● Data for this task:
####
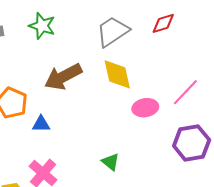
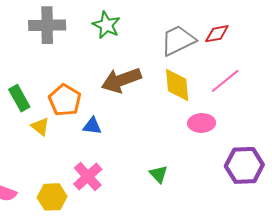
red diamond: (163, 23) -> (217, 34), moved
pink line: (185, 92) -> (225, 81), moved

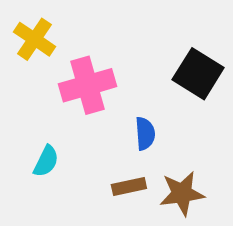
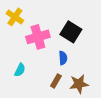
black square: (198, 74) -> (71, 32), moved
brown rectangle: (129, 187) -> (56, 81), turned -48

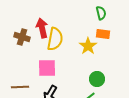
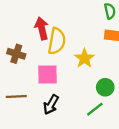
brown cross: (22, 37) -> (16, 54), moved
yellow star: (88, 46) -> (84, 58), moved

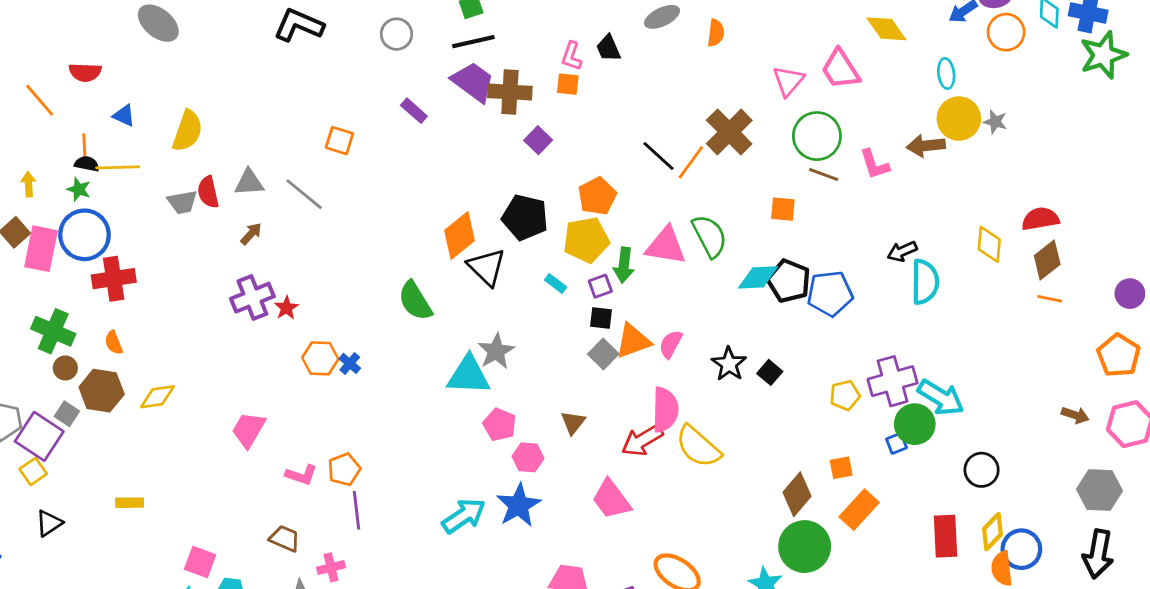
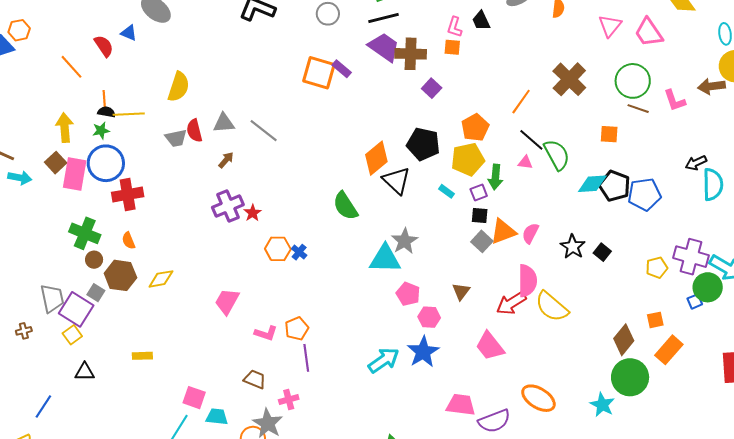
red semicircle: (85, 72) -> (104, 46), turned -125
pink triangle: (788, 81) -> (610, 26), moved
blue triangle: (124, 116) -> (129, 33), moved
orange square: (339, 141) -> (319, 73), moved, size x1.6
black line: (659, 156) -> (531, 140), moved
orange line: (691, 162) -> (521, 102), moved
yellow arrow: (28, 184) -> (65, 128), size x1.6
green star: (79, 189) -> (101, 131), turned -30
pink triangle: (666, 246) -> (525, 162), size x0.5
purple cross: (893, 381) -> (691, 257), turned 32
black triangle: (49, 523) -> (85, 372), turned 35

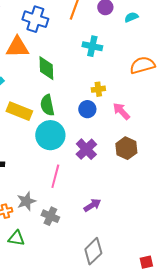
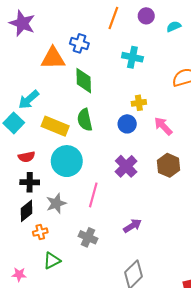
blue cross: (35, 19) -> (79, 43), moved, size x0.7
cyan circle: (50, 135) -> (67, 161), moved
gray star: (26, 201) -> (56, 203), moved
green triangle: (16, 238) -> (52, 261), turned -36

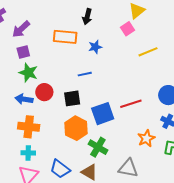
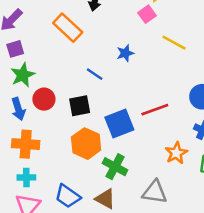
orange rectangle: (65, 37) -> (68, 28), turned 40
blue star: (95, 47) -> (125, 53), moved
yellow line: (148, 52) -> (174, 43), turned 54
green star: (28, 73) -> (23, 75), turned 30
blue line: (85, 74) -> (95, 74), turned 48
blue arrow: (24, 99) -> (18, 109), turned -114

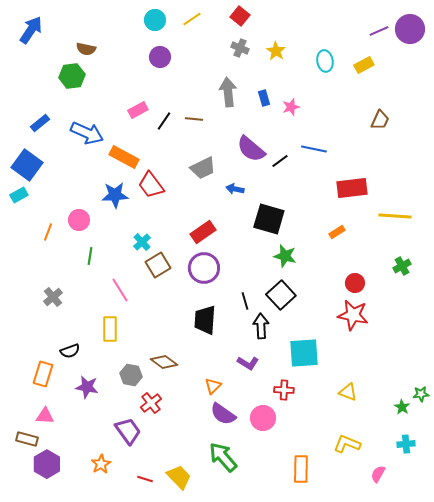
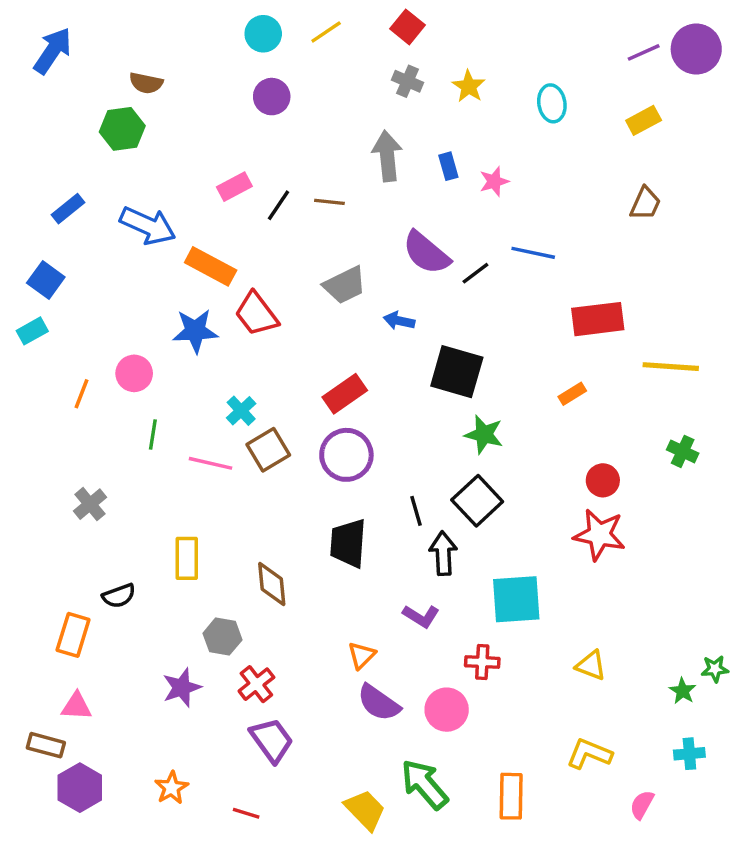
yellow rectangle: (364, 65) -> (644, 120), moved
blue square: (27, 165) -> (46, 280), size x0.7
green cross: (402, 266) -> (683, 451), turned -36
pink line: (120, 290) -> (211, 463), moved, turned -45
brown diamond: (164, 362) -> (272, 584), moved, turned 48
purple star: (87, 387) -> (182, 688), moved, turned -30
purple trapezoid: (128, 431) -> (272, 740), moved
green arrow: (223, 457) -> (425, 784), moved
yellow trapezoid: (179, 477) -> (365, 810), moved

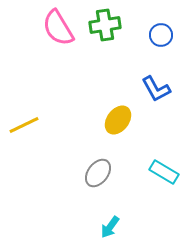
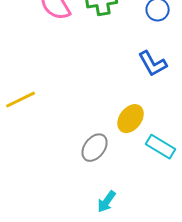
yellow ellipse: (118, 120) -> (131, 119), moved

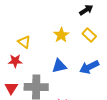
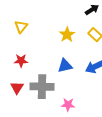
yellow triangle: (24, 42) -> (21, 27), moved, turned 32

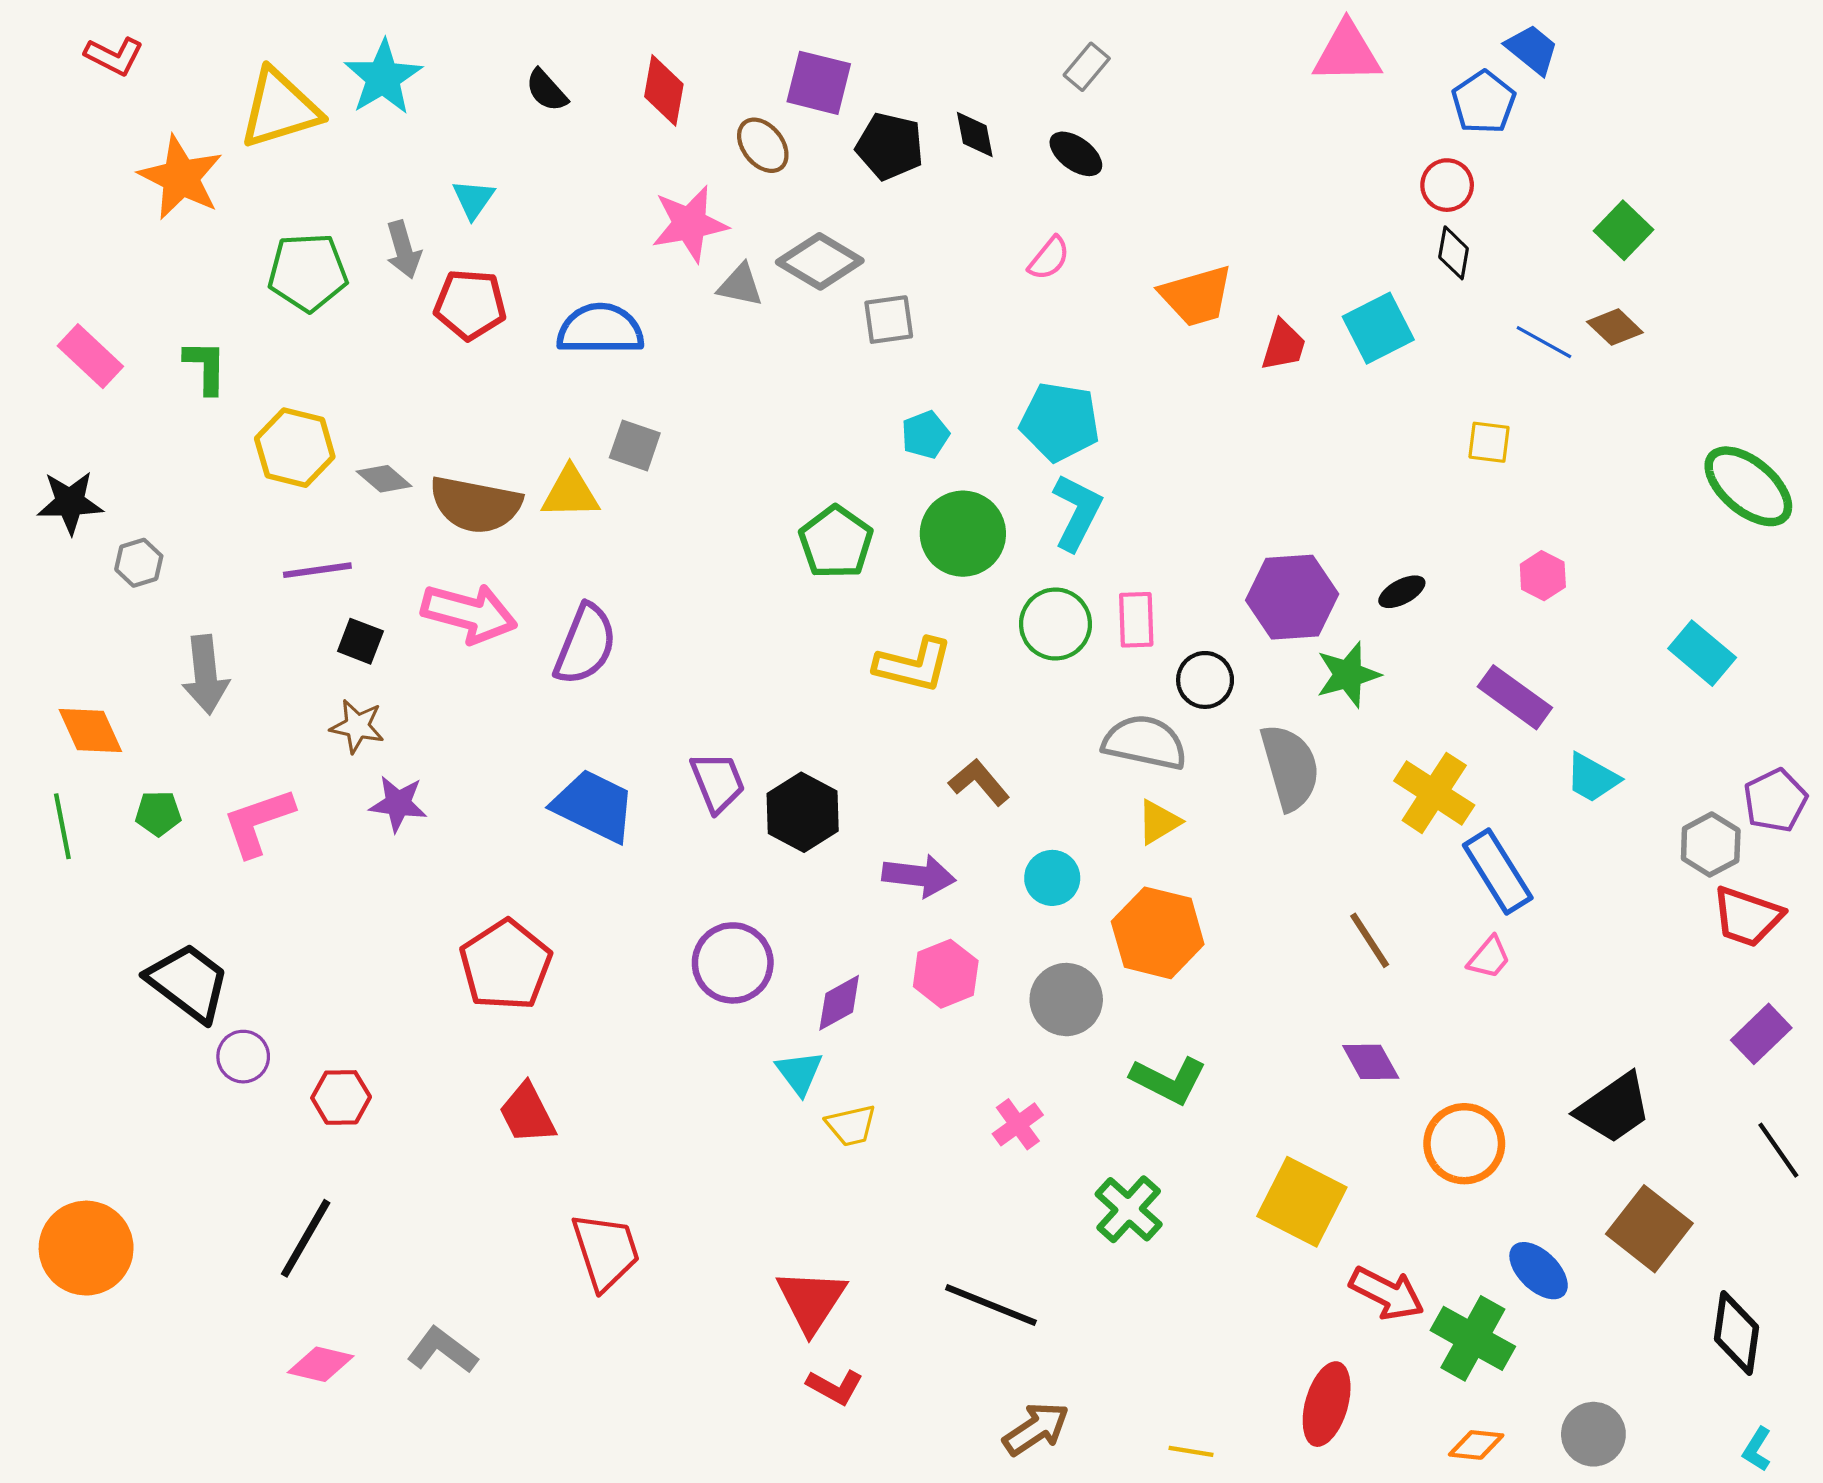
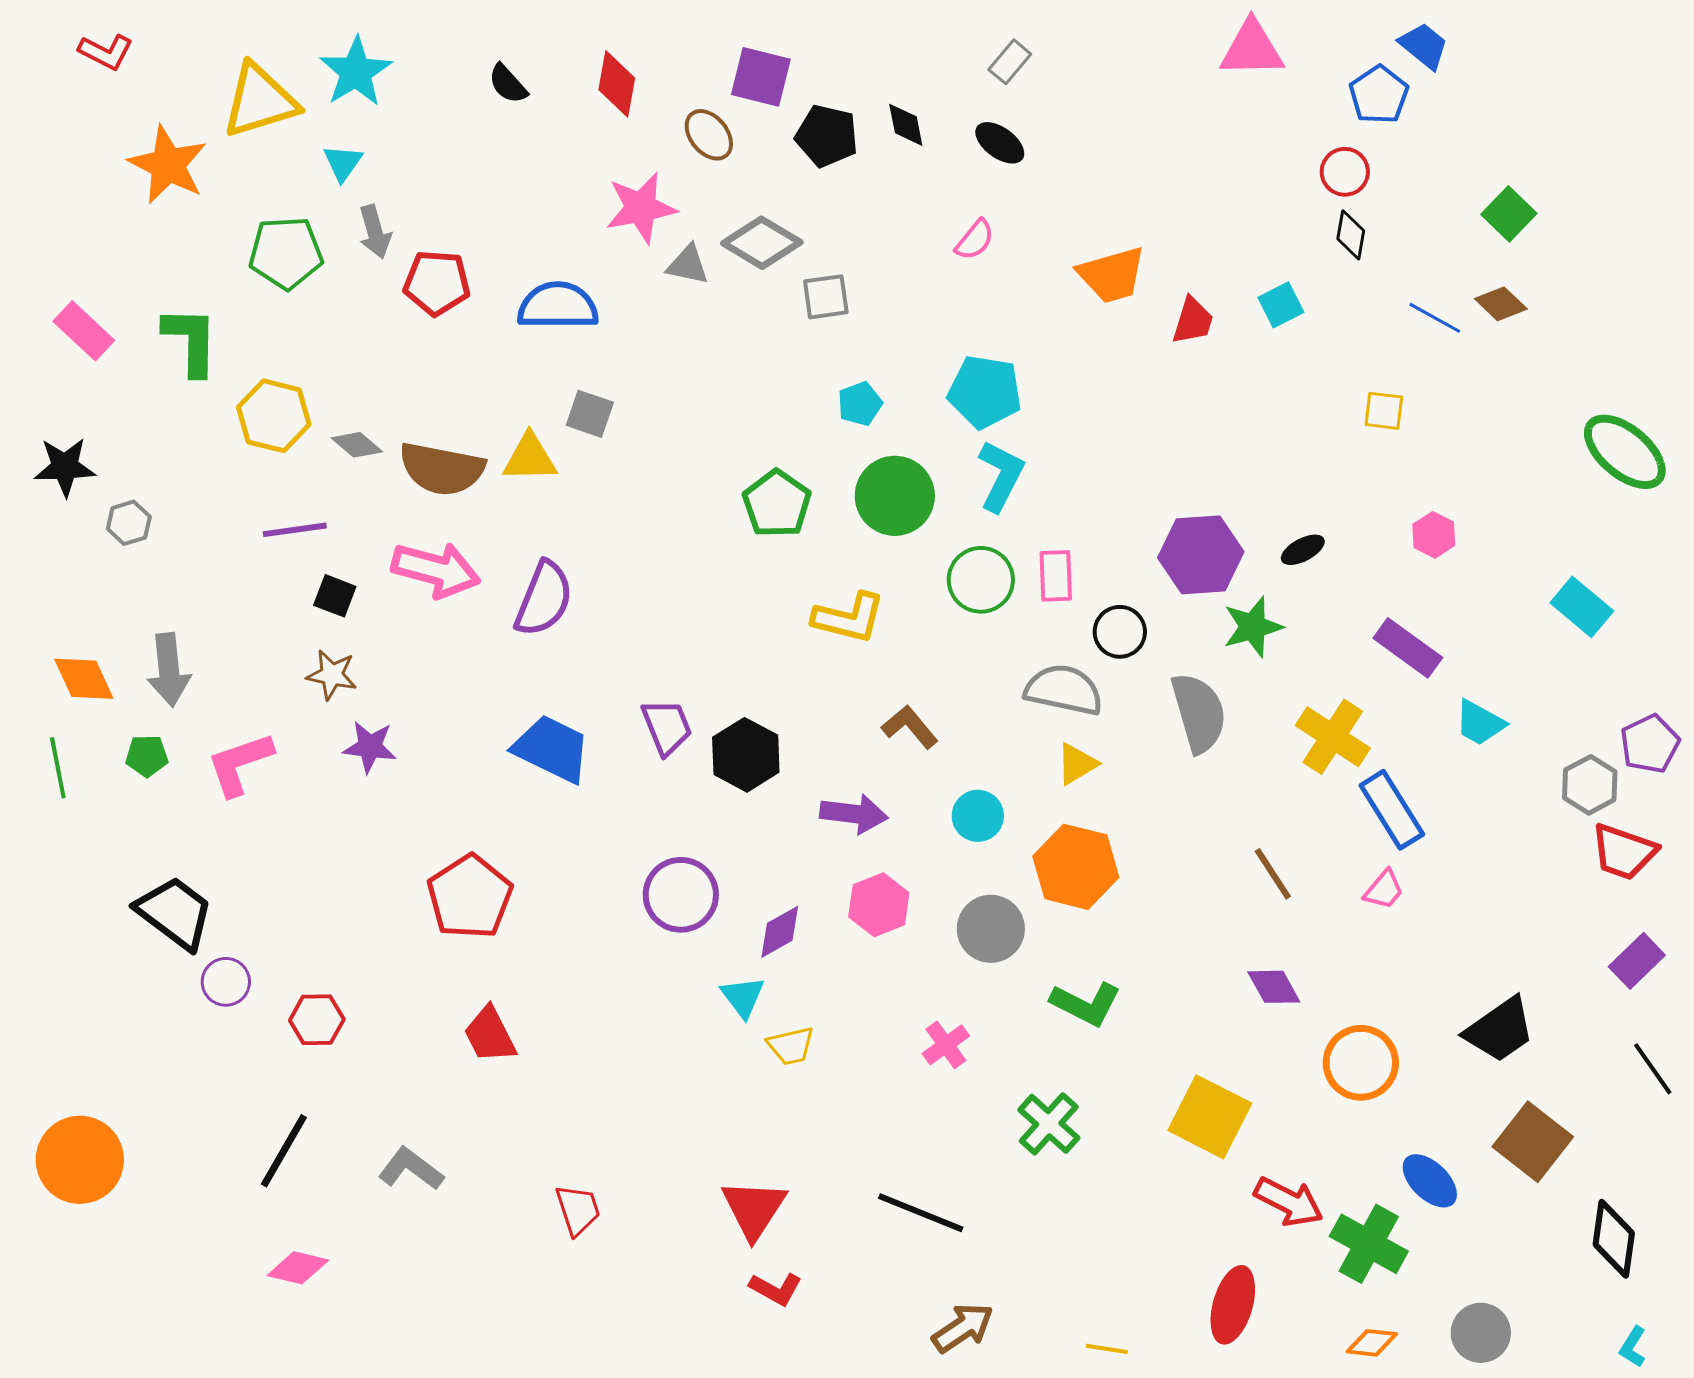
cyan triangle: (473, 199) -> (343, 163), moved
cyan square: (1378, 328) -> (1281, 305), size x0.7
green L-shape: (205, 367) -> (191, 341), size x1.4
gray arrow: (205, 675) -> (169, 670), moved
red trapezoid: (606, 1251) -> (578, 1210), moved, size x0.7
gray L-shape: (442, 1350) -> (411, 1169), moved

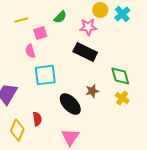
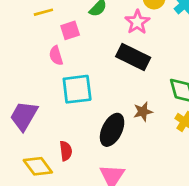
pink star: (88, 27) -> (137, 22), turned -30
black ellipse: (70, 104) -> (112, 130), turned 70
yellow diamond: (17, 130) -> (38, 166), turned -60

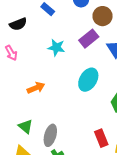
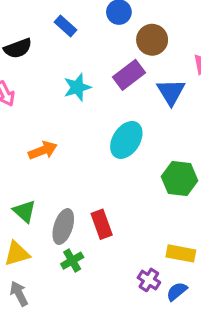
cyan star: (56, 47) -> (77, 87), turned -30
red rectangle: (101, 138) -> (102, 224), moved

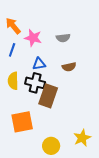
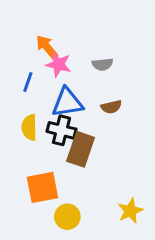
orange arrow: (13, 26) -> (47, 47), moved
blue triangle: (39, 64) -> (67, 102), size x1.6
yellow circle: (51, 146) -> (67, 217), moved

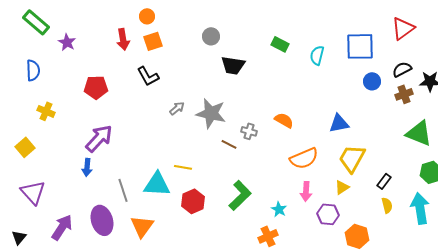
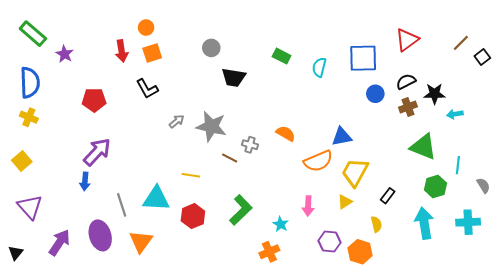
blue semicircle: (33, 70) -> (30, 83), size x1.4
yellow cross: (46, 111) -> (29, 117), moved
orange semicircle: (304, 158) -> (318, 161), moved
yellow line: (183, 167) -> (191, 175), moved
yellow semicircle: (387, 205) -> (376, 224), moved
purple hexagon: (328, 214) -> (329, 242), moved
####
● Task goal: Tally the lines of the listing that include "shape". Reply with nothing but the count.

● Your solution: 2